### Supplied records
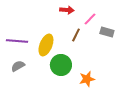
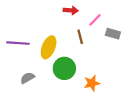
brown line: (76, 35) -> (80, 37), turned -40
gray semicircle: (18, 66) -> (27, 78), moved

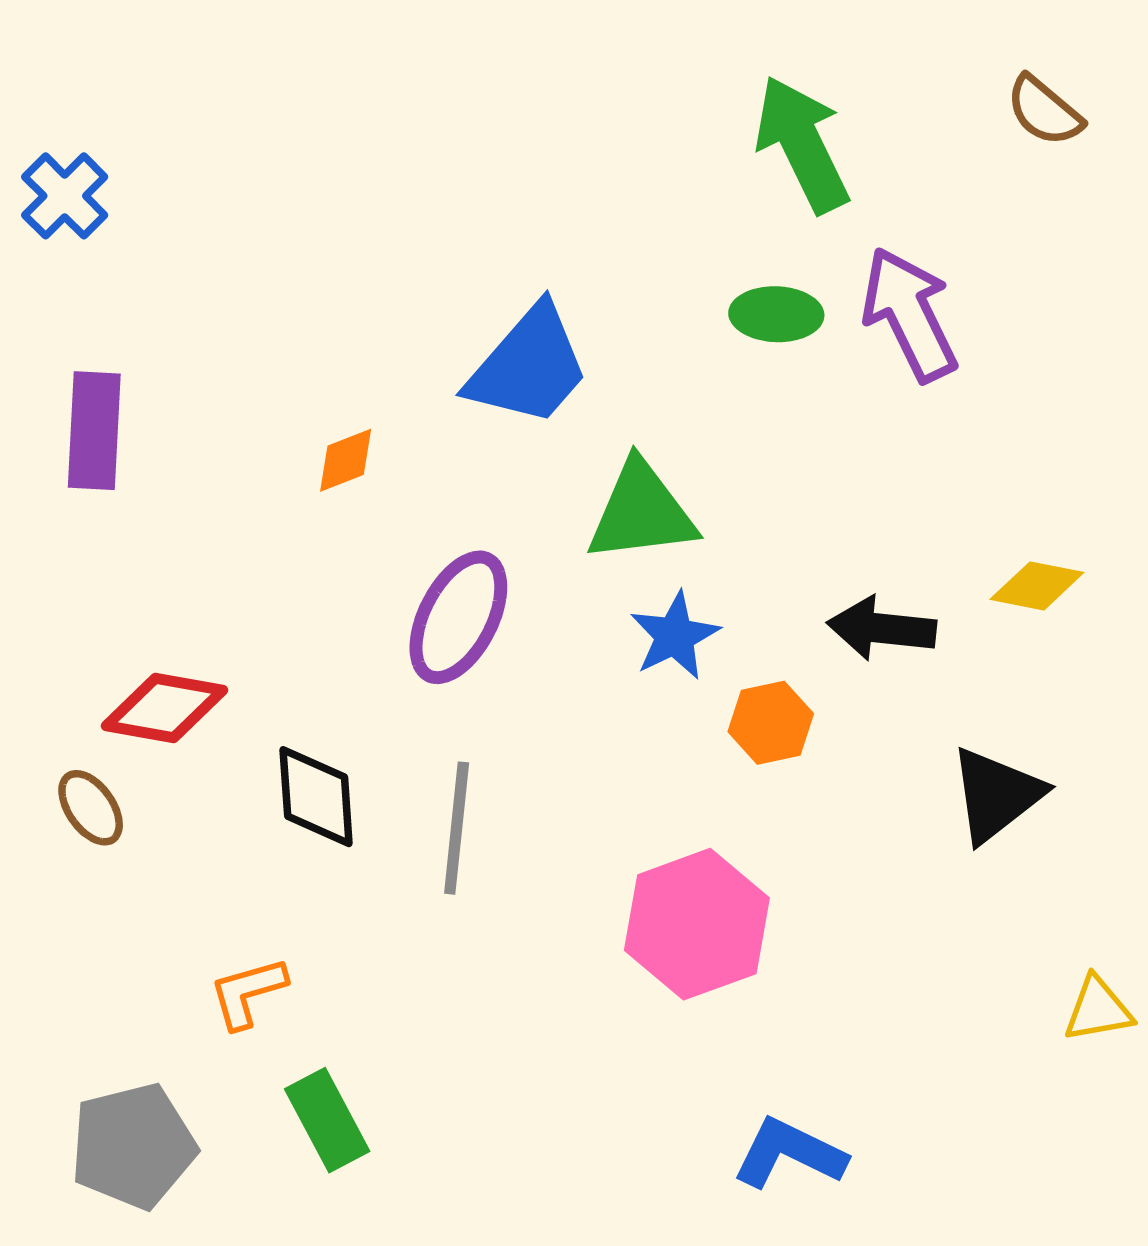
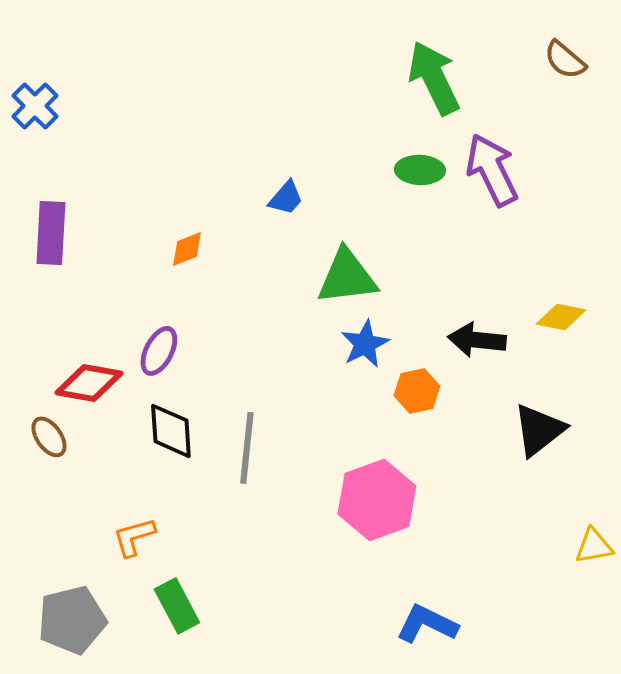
blue trapezoid: (529, 366) -> (286, 198), size x0.5
purple ellipse: (458, 617) -> (159, 351), moved, size x0.7

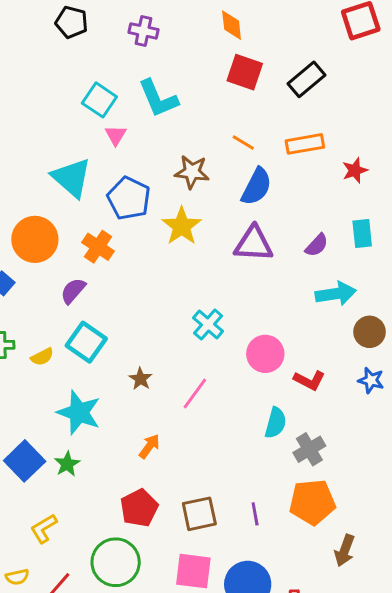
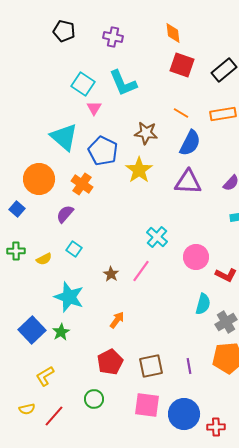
cyan square: (86, 342) -> (74, 249), size x0.6
pink line: (195, 393) -> (141, 271), moved
green circle: (116, 562) -> (94, 399), size x0.6

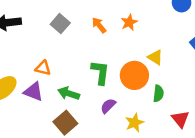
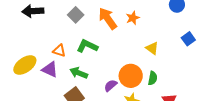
orange arrow: (99, 25) -> (108, 18), size x1.6
green L-shape: (100, 72) -> (87, 46), moved, turned -75
orange circle: (134, 75) -> (131, 76), moved

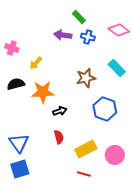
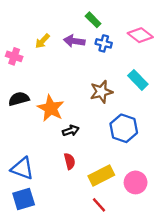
yellow arrow: (36, 63) -> (42, 41), moved
orange star: (43, 92) -> (51, 108), turned 30
blue triangle: (19, 143) -> (22, 168), turned -35
red line: (84, 174) -> (99, 205), turned 32

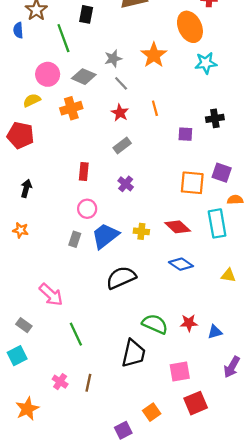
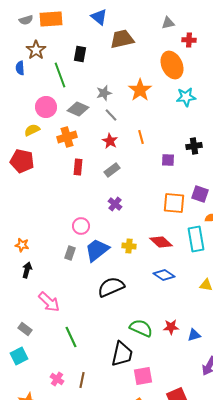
red rectangle: (84, 171) -> (78, 167), moved
black arrow: (26, 188) -> (27, 270), moved
pink square: (180, 371) -> (143, 376), moved

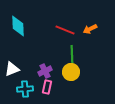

### Task objective
Find the line containing "yellow arrow: (36, 63) -> (42, 41), moved" and copy it and each line after it through the end of the material, exactly, with no pictures.

### Task result
yellow arrow: (36, 63) -> (42, 41), moved
orange star: (43, 92) -> (51, 108), turned 30
blue triangle: (19, 143) -> (22, 168), turned -35
red line: (84, 174) -> (99, 205), turned 32

red rectangle: (84, 171) -> (78, 167), moved
black arrow: (26, 188) -> (27, 270), moved
pink square: (180, 371) -> (143, 376), moved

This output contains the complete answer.